======== Data for processing ========

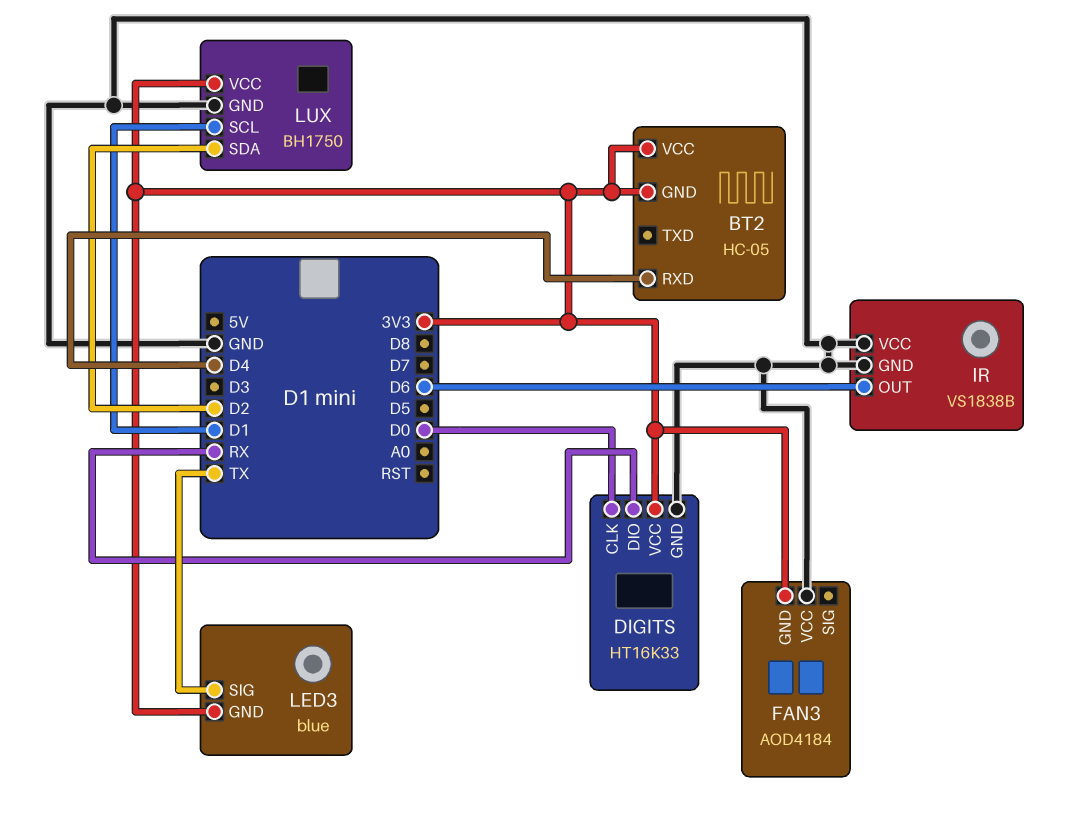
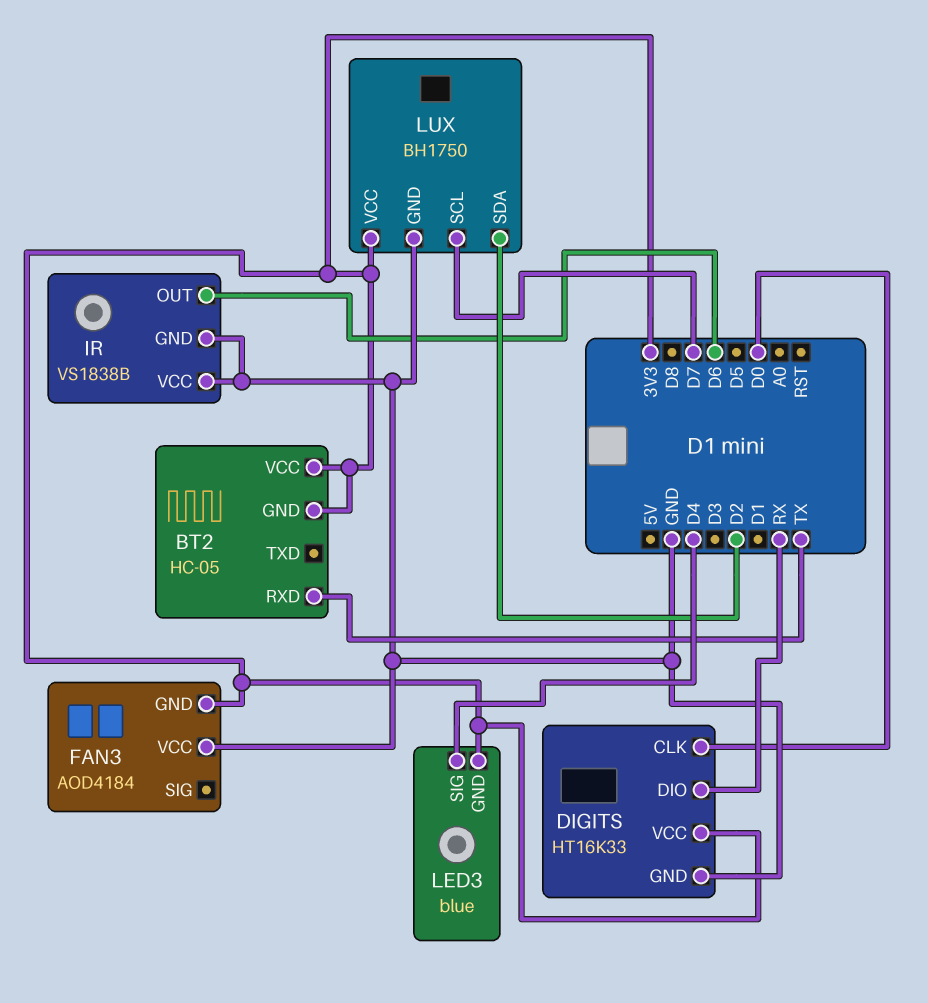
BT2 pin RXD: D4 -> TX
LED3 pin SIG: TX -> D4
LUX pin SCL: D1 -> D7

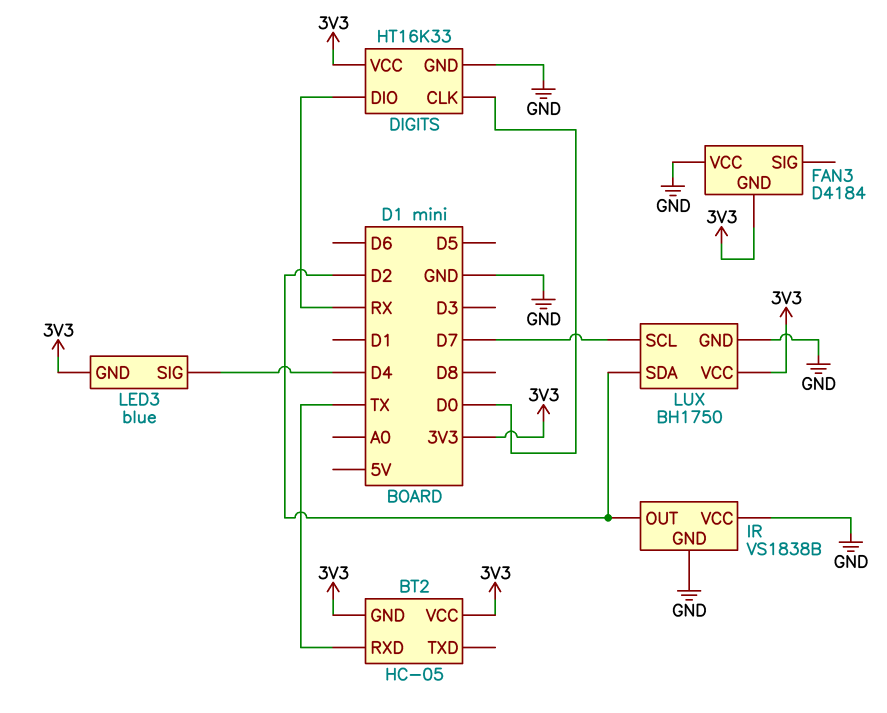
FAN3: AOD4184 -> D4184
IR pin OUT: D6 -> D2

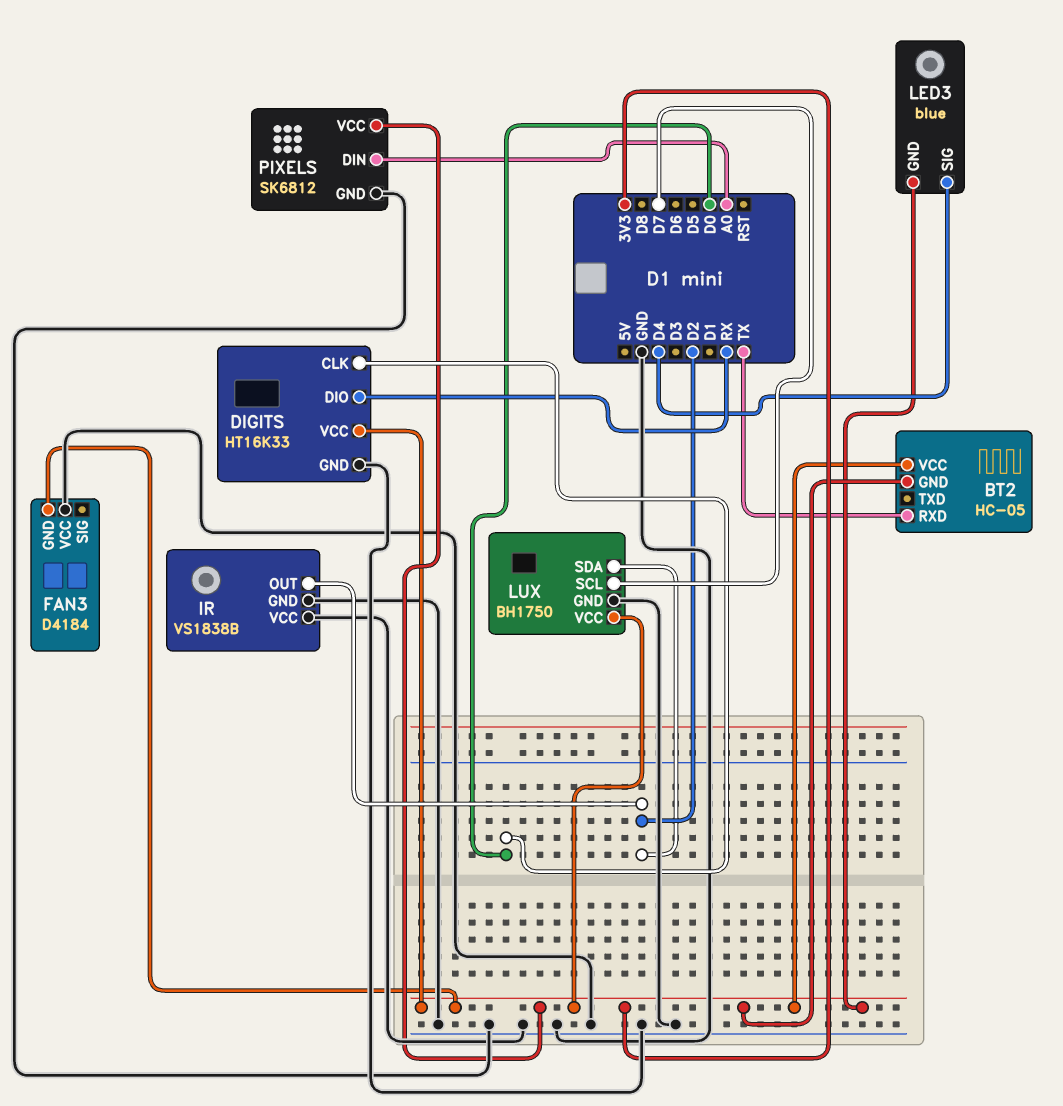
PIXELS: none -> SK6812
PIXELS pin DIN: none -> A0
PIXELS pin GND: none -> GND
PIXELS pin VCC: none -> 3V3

========

Assigned task - Inclusive range, exact copy: the line containing "LUX pin SCL: D1 -> D7" through the last line of the listing. Print nothing else, and no pictures.

Result below -
LUX pin SCL: D1 -> D7

FAN3: AOD4184 -> D4184
IR pin OUT: D6 -> D2

PIXELS: none -> SK6812
PIXELS pin DIN: none -> A0
PIXELS pin GND: none -> GND
PIXELS pin VCC: none -> 3V3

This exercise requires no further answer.